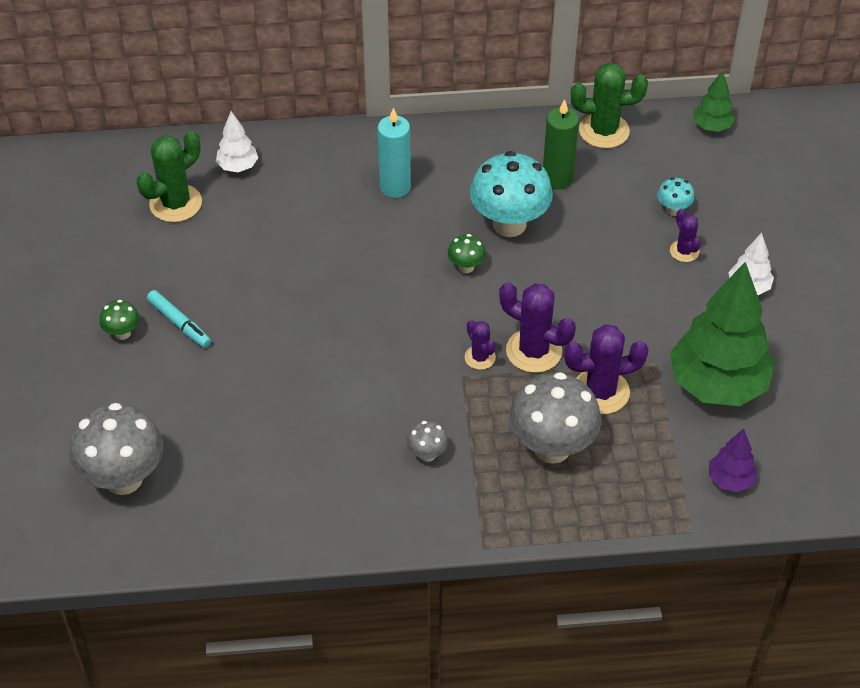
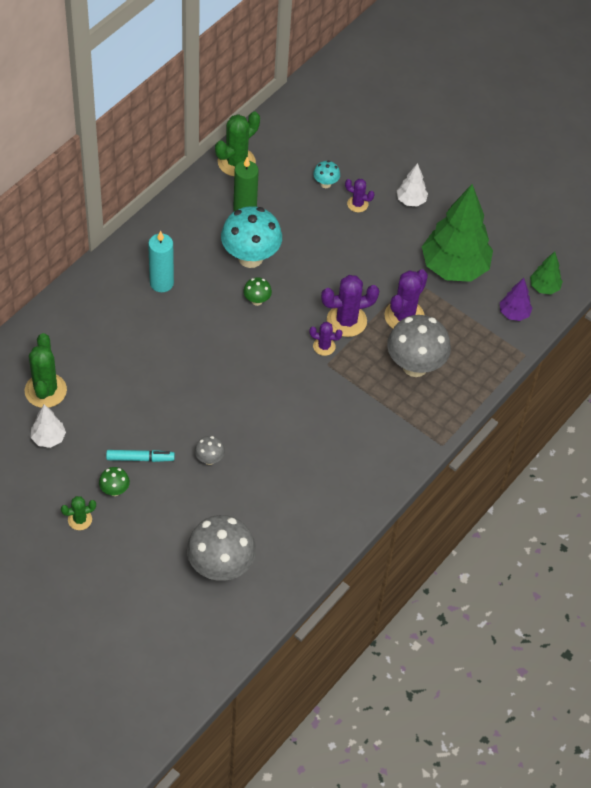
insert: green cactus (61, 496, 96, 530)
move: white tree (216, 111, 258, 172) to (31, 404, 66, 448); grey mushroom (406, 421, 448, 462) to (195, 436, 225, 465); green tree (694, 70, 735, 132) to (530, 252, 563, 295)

==============================

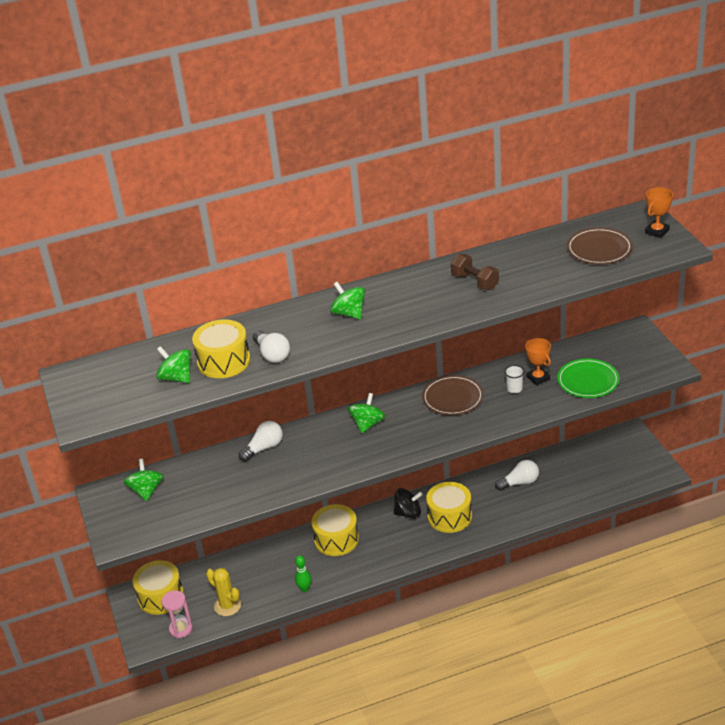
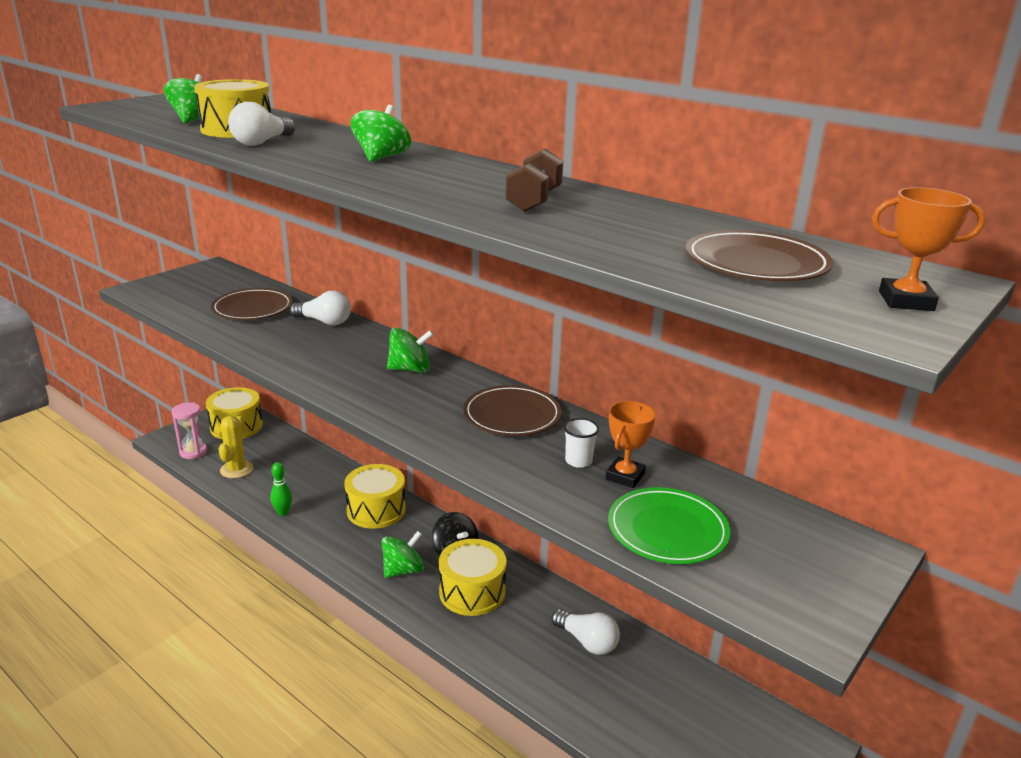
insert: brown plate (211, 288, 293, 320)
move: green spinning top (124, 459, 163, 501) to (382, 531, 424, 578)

==============================

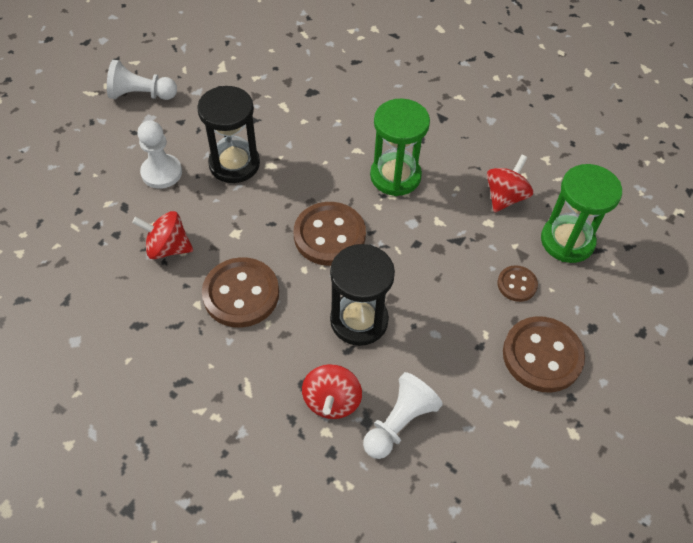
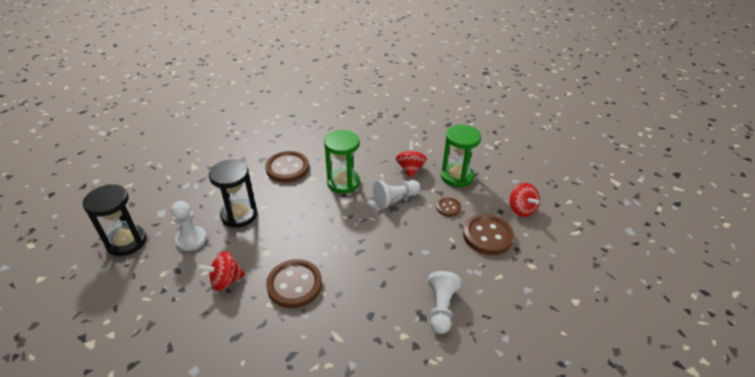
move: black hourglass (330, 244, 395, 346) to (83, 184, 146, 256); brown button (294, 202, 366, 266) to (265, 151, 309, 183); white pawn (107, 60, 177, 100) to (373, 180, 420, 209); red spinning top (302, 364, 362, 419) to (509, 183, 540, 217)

==============================

Problem
Could you please report how many lines of the listing above hold the word "insert"? Only the number is needed.

Answer
2